Activity => Take the data from its first line. Print each line exactly until the line containing "brown cupcake [207,596,239,630]" has been printed too.

Data =>
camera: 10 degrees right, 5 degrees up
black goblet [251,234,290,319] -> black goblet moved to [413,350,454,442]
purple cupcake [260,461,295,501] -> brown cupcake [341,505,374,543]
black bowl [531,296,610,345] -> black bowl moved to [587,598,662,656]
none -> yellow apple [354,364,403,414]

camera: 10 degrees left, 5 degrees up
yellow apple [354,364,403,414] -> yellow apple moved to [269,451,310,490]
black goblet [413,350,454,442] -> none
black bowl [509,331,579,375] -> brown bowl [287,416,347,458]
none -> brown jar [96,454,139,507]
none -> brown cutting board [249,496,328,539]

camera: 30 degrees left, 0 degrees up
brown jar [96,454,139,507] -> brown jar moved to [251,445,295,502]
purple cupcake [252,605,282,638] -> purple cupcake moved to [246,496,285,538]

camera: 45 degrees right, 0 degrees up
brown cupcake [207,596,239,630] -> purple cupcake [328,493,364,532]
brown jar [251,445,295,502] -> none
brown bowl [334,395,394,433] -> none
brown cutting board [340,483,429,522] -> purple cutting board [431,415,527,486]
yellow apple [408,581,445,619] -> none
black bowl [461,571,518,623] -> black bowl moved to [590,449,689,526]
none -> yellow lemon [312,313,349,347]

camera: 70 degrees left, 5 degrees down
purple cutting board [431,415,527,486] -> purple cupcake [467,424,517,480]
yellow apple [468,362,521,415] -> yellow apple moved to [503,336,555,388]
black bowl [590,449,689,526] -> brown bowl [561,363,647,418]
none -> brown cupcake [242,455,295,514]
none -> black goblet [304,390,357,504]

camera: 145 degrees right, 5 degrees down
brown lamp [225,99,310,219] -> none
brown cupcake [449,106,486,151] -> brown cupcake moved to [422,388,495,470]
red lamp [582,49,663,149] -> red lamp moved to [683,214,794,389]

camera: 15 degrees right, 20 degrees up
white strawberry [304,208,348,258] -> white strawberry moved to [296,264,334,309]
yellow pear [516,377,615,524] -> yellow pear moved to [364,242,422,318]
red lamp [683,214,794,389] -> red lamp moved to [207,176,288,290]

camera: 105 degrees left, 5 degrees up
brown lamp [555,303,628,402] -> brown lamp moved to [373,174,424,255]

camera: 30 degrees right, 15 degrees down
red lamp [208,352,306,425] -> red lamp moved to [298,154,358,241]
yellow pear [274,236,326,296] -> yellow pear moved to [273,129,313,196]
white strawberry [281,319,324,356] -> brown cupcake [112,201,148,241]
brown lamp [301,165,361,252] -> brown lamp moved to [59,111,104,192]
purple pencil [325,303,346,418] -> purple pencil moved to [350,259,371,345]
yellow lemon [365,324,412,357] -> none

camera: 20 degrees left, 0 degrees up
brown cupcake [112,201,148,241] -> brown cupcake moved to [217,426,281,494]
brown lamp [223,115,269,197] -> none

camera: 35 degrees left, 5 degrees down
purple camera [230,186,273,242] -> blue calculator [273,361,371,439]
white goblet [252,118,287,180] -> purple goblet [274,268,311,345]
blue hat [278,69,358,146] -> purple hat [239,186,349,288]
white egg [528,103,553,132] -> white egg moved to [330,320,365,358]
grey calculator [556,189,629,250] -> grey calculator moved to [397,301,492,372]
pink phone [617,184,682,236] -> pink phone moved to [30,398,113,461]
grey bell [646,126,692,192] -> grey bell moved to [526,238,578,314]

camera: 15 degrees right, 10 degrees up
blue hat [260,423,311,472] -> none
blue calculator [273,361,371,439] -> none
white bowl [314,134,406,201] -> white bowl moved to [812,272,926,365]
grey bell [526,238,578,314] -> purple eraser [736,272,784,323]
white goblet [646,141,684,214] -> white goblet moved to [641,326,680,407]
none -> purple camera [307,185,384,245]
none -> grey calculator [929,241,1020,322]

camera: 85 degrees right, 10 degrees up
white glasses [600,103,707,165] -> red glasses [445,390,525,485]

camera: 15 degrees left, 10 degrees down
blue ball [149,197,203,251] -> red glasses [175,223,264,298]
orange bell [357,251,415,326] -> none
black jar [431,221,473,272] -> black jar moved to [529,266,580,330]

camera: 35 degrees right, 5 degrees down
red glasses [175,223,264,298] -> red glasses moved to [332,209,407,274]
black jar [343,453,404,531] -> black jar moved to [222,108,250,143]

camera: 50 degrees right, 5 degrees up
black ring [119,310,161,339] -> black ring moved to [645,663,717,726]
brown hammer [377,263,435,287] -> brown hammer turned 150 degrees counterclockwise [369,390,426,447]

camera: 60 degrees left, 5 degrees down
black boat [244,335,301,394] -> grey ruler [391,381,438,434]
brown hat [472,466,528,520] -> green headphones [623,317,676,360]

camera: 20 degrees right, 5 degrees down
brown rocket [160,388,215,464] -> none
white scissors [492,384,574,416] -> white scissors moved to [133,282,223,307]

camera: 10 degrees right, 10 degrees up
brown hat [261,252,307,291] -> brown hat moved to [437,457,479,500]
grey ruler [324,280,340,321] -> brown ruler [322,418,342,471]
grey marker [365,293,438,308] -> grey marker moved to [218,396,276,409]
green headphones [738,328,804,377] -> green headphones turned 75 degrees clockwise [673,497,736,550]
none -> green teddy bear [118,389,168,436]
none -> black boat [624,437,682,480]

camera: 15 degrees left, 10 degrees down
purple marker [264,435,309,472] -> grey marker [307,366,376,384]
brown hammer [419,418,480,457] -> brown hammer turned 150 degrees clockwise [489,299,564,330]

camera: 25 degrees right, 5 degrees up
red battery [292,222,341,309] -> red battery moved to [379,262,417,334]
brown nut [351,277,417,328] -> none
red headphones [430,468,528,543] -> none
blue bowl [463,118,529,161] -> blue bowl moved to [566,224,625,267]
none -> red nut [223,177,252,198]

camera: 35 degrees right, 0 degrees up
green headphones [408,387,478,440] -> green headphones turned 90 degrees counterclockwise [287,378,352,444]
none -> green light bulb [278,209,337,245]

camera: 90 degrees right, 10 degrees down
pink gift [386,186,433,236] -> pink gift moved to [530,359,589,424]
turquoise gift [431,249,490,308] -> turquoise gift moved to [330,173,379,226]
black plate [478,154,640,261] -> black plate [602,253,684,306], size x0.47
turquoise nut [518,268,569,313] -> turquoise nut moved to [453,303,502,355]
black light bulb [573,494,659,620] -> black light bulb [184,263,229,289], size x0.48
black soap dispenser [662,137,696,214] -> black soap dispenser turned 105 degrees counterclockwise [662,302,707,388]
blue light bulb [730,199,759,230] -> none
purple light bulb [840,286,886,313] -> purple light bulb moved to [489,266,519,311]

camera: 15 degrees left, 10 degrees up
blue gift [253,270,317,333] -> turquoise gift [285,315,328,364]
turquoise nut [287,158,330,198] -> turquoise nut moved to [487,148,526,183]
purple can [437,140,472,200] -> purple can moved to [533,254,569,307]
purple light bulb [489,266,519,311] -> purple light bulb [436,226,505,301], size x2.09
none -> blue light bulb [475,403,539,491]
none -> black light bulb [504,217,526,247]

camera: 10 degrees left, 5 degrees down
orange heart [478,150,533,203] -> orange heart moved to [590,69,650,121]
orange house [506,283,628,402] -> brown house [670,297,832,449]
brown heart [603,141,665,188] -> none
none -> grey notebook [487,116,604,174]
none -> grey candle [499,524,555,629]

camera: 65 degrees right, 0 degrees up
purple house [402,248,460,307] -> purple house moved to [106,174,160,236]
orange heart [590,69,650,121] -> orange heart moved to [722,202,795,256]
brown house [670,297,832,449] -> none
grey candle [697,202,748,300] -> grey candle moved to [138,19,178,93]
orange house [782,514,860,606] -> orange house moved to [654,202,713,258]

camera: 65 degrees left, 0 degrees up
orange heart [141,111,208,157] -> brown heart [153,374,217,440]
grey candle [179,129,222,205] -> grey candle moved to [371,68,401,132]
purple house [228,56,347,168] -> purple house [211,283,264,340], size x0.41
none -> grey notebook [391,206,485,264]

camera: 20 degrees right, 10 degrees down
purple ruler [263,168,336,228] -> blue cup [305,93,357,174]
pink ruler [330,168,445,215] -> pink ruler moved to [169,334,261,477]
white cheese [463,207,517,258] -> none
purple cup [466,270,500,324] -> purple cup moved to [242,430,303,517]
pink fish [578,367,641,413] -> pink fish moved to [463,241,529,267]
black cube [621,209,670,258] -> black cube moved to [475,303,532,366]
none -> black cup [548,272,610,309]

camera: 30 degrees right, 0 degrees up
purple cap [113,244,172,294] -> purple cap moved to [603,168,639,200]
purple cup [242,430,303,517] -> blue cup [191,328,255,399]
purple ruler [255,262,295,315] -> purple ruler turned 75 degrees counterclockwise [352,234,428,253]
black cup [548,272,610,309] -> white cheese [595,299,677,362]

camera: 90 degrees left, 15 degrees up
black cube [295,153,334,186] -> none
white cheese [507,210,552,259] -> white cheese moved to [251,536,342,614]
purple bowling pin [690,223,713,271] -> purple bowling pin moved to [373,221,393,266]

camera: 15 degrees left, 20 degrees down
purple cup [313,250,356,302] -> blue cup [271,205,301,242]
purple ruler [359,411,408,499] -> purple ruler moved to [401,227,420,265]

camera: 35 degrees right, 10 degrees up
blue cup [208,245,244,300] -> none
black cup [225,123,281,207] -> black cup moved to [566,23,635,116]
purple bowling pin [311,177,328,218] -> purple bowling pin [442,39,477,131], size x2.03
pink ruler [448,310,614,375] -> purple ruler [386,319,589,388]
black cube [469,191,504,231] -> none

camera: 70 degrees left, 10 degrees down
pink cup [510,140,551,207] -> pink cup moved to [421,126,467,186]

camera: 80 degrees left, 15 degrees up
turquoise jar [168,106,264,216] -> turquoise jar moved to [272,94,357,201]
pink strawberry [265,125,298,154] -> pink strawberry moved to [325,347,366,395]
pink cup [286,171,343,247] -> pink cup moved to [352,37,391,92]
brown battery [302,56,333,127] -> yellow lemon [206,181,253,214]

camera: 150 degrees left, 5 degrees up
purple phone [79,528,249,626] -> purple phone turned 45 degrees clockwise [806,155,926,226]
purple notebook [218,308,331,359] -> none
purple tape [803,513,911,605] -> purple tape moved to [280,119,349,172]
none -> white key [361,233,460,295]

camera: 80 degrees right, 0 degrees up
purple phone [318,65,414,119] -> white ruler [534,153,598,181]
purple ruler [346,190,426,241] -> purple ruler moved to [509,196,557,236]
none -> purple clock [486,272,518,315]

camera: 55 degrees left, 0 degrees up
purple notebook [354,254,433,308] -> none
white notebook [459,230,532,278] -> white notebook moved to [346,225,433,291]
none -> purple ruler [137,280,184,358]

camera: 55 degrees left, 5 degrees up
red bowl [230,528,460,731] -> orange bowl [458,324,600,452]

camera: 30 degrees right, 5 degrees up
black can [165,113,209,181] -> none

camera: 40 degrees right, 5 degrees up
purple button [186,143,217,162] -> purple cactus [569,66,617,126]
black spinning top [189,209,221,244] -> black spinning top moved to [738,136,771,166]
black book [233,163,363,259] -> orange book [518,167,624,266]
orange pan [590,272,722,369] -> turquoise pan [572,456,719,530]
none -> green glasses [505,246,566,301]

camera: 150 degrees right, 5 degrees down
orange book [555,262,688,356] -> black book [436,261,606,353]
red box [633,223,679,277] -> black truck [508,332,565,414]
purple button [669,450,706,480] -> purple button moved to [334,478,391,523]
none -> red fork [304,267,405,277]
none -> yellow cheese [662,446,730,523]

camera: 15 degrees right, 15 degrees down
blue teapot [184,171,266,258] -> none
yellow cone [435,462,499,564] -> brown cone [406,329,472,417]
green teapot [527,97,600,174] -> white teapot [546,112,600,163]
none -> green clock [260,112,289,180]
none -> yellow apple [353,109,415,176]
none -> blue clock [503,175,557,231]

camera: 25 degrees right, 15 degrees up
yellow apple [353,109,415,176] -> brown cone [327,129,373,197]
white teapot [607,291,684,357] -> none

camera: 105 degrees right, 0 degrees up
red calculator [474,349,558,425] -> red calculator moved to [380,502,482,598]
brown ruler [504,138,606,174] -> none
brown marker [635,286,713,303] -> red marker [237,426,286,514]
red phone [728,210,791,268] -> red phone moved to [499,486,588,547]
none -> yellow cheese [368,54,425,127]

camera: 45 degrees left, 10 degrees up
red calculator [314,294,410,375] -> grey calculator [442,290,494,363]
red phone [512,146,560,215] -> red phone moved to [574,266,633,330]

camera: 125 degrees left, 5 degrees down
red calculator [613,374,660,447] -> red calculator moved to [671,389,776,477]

Task response =>
camera: 10 degrees right, 5 degrees up
black goblet [251,234,290,319] -> black goblet moved to [413,350,454,442]
purple cupcake [260,461,295,501] -> brown cupcake [341,505,374,543]
black bowl [531,296,610,345] -> black bowl moved to [587,598,662,656]
none -> yellow apple [354,364,403,414]

camera: 10 degrees left, 5 degrees up
yellow apple [354,364,403,414] -> yellow apple moved to [269,451,310,490]
black goblet [413,350,454,442] -> none
black bowl [509,331,579,375] -> brown bowl [287,416,347,458]
none -> brown jar [96,454,139,507]
none -> brown cutting board [249,496,328,539]

camera: 30 degrees left, 0 degrees up
brown jar [96,454,139,507] -> brown jar moved to [251,445,295,502]
purple cupcake [252,605,282,638] -> purple cupcake moved to [246,496,285,538]

camera: 45 degrees right, 0 degrees up
brown cupcake [207,596,239,630] -> purple cupcake [328,493,364,532]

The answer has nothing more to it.